Task description
Below is a listing; restate from it, character for character, the lines beginning at the line holding "none -> yellow brick C1 level 1" and ending at the line holding "none -> grey brick E3 level 2", both included.

Data section
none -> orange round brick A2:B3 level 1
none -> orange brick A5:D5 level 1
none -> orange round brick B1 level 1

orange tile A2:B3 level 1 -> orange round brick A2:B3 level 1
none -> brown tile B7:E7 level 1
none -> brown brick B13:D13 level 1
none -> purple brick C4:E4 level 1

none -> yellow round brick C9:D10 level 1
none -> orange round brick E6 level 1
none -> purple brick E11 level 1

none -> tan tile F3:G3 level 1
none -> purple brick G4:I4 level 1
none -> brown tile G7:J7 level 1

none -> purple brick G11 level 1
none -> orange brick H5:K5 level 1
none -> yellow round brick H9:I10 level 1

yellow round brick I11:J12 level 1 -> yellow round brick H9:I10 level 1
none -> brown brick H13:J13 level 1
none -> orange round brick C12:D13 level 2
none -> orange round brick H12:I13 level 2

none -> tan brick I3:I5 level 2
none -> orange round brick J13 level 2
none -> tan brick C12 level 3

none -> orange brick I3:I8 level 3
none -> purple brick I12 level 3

--

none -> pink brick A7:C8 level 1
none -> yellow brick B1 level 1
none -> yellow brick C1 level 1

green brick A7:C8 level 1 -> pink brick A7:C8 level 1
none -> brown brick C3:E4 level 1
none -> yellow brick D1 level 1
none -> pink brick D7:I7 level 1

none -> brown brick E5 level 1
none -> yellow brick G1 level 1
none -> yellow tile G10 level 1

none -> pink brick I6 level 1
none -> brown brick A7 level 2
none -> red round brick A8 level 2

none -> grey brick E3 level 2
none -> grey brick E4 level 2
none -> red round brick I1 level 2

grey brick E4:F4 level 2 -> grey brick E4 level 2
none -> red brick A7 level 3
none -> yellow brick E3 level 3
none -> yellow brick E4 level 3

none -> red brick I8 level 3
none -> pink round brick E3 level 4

Task result
none -> yellow brick C1 level 1

green brick A7:C8 level 1 -> pink brick A7:C8 level 1
none -> brown brick C3:E4 level 1
none -> yellow brick D1 level 1
none -> pink brick D7:I7 level 1

none -> brown brick E5 level 1
none -> yellow brick G1 level 1
none -> yellow tile G10 level 1

none -> pink brick I6 level 1
none -> brown brick A7 level 2
none -> red round brick A8 level 2

none -> grey brick E3 level 2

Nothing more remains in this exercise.